● **YOUR TASK**:
Omit every picture and write out the rest of the records exactly.

● **THE INPUT**:
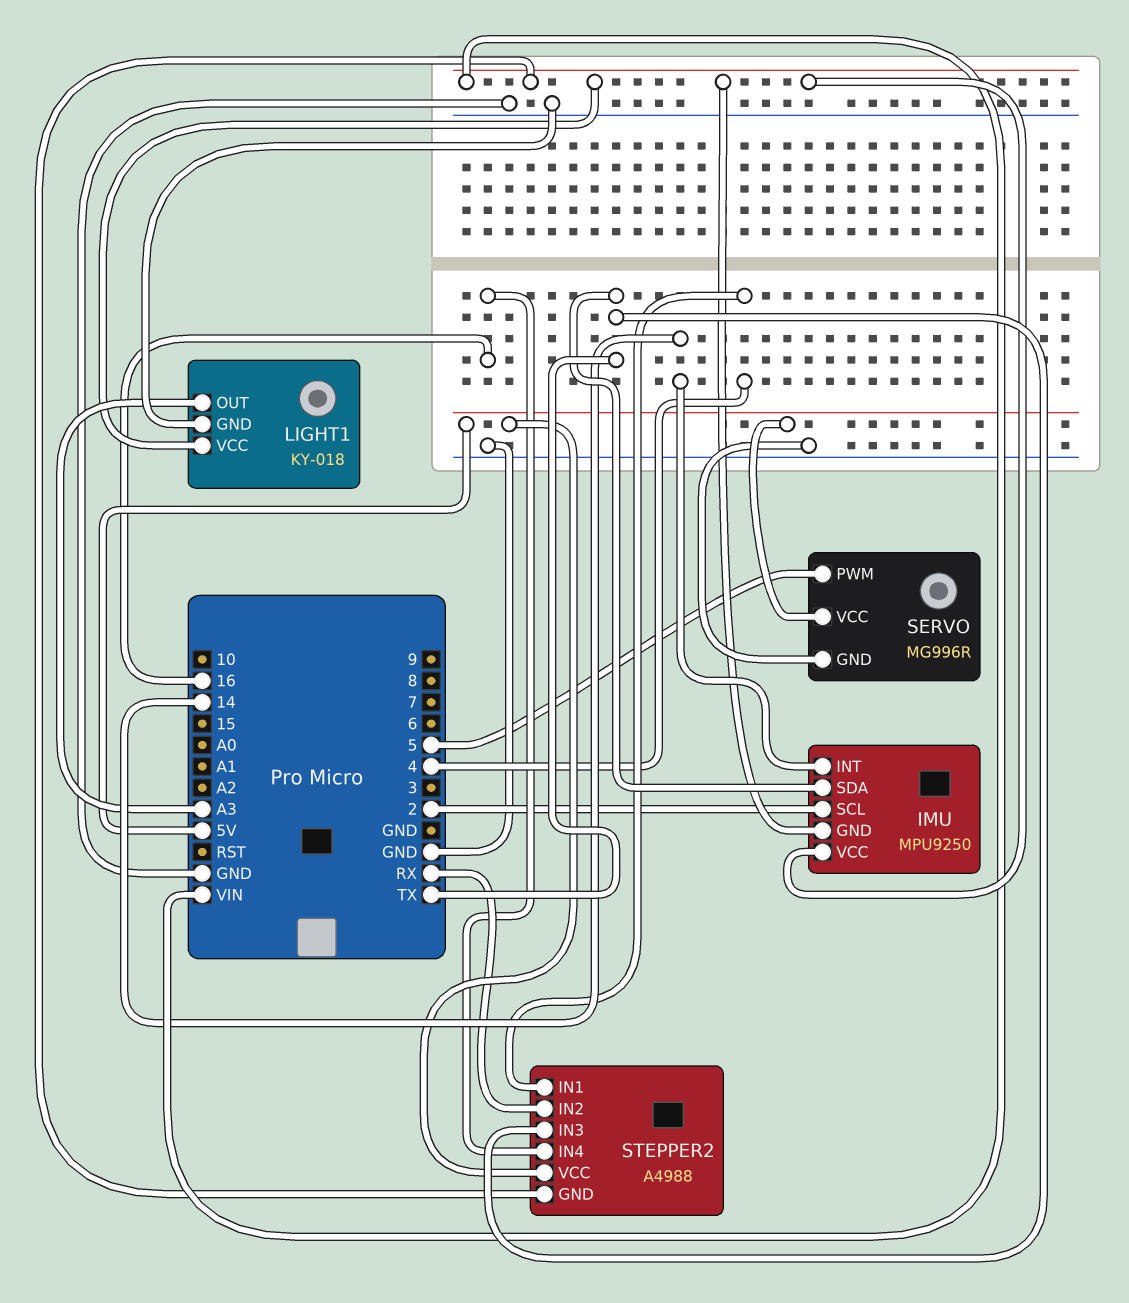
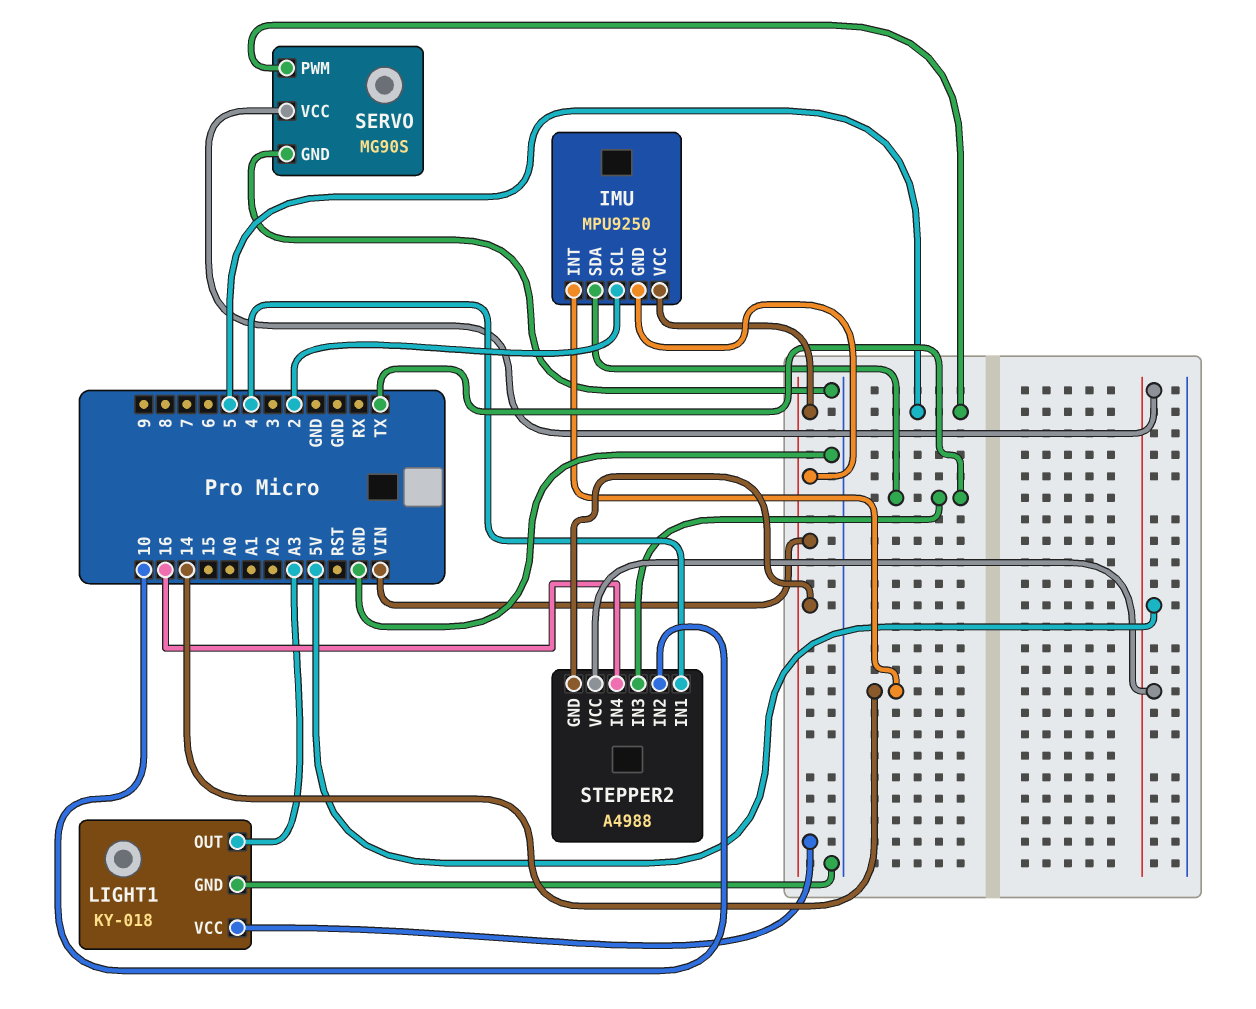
SERVO: MG996R -> MG90S
STEPPER2 pin IN2: RX -> 10

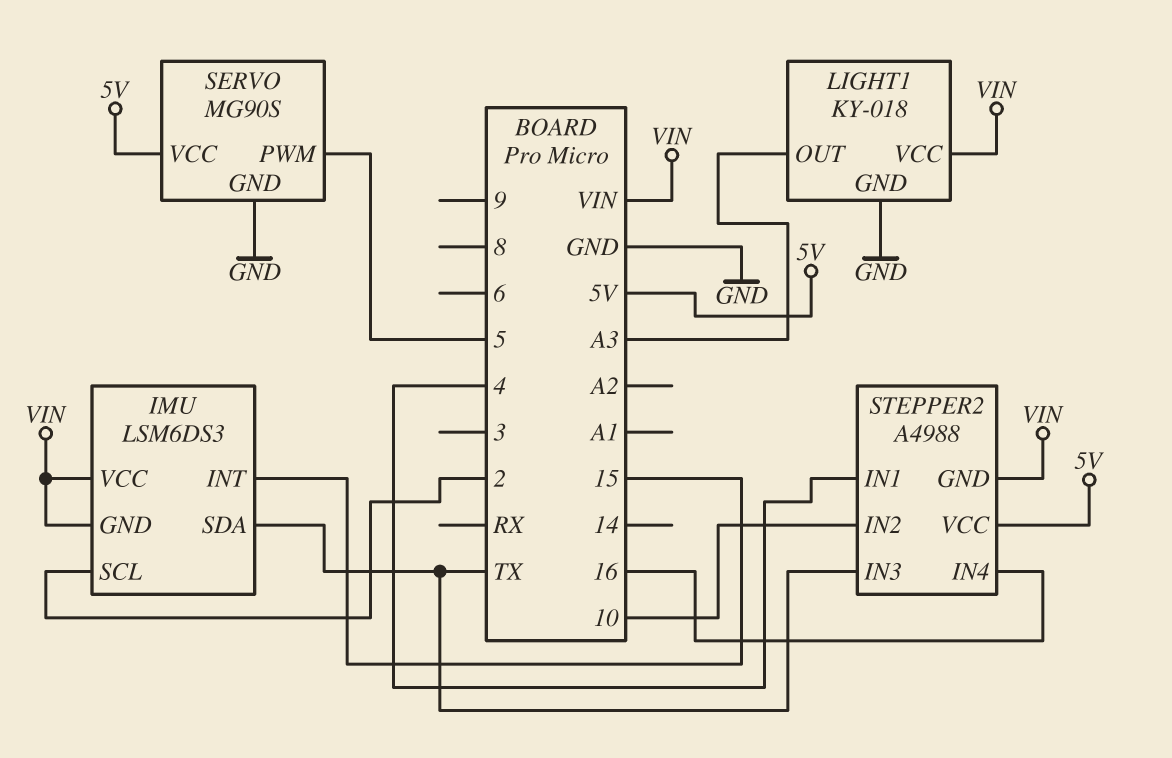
IMU: MPU9250 -> LSM6DS3
IMU pin INT: 14 -> 15

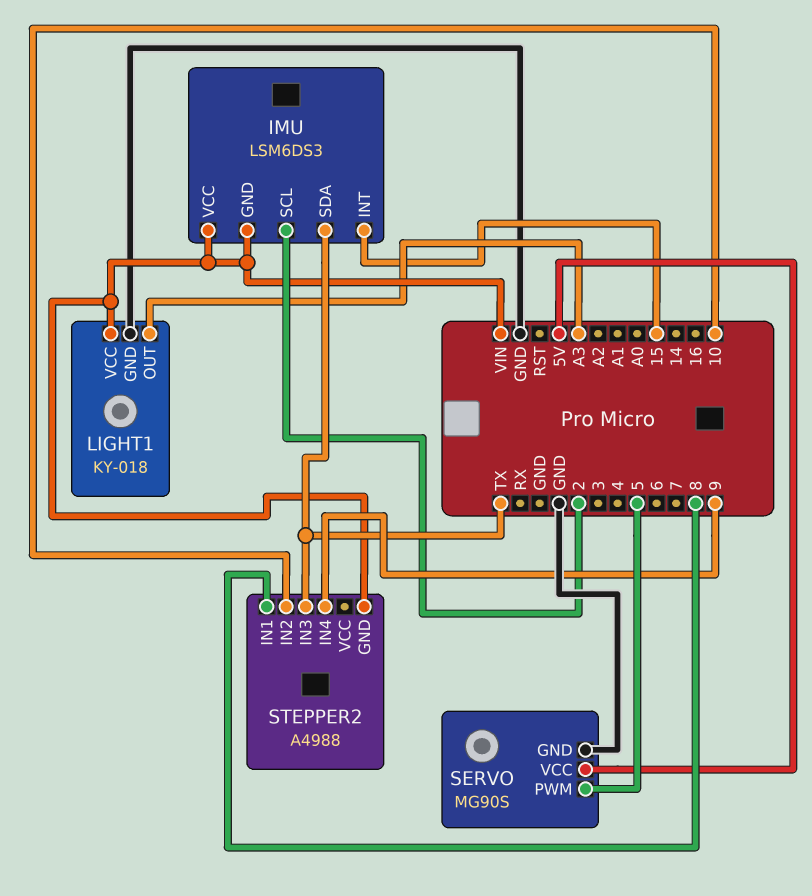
STEPPER2 pin IN1: 4 -> 8
STEPPER2 pin IN4: 16 -> 9
STEPPER2 pin VCC: 5V -> none

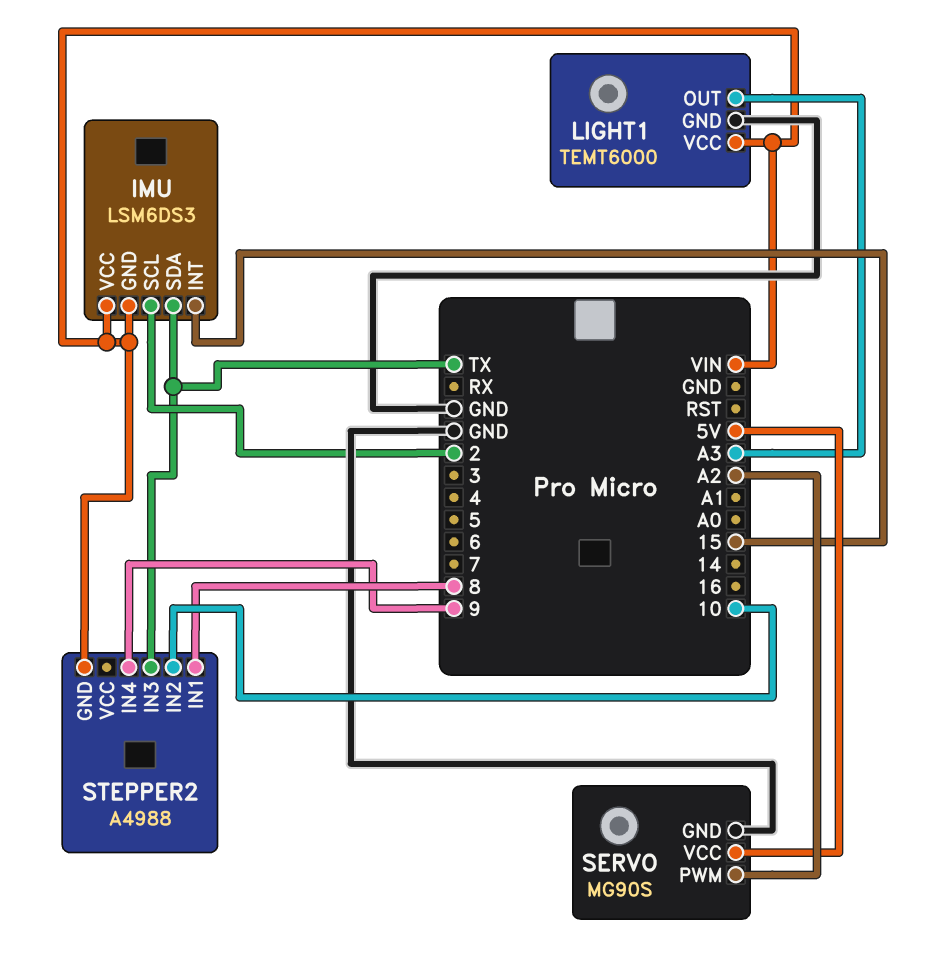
LIGHT1: KY-018 -> TEMT6000
SERVO pin PWM: 5 -> A2

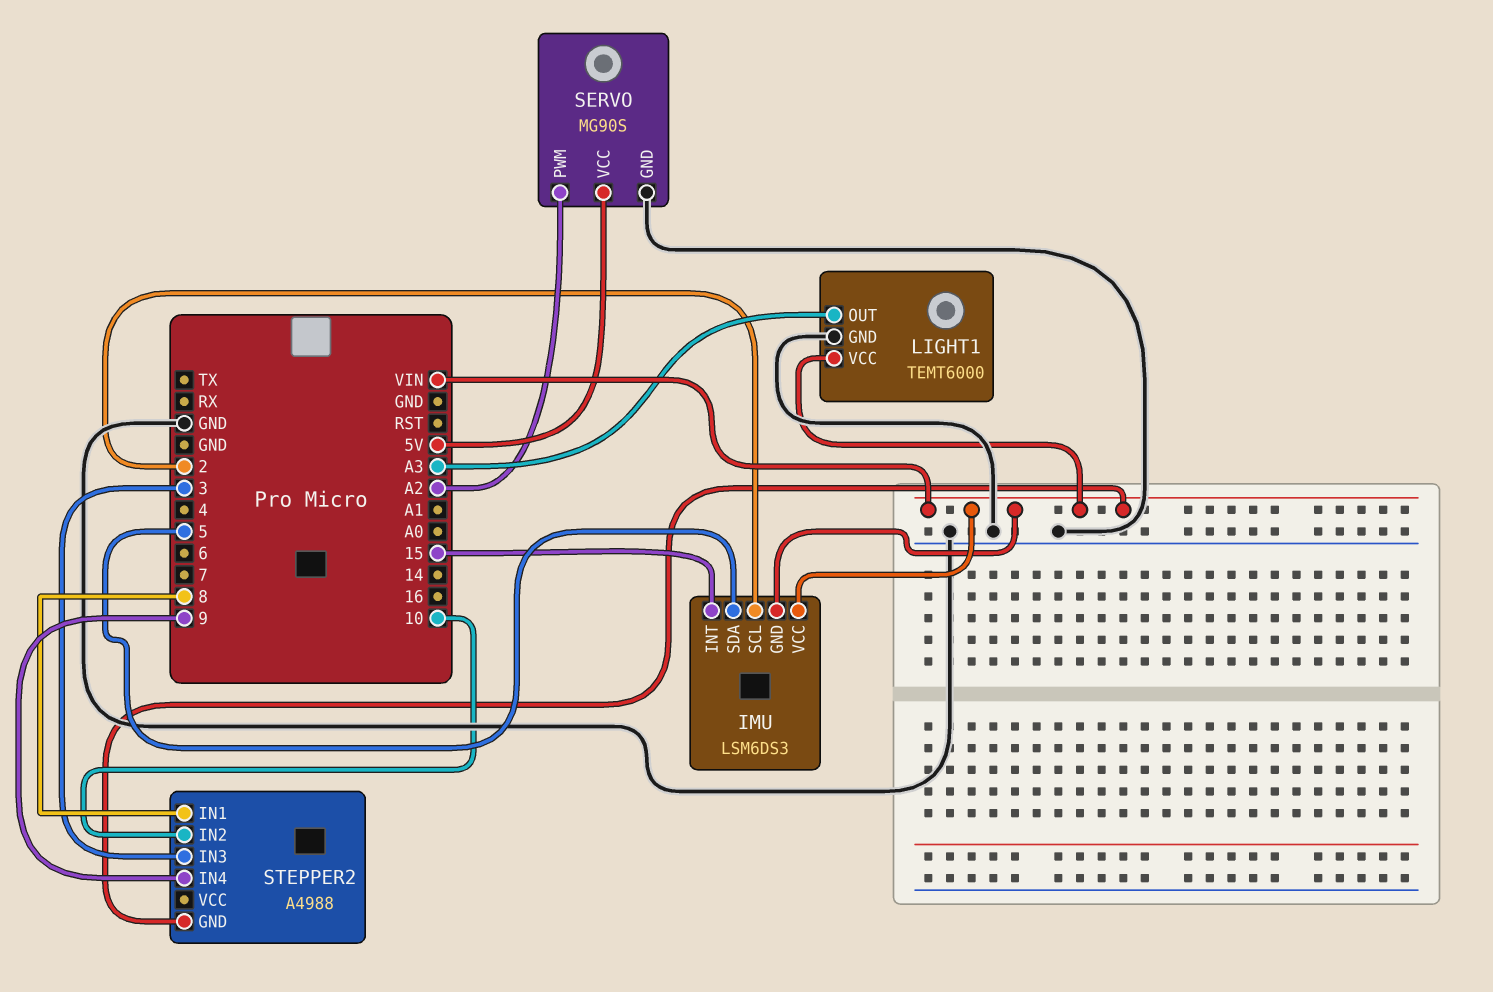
IMU pin SDA: TX -> 5
STEPPER2 pin IN3: TX -> 3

● **ANSWER TO THE EXERCISE**:
SERVO: MG996R -> MG90S
STEPPER2 pin IN2: RX -> 10

IMU: MPU9250 -> LSM6DS3
IMU pin INT: 14 -> 15

STEPPER2 pin IN1: 4 -> 8
STEPPER2 pin IN4: 16 -> 9
STEPPER2 pin VCC: 5V -> none

LIGHT1: KY-018 -> TEMT6000
SERVO pin PWM: 5 -> A2

IMU pin SDA: TX -> 5
STEPPER2 pin IN3: TX -> 3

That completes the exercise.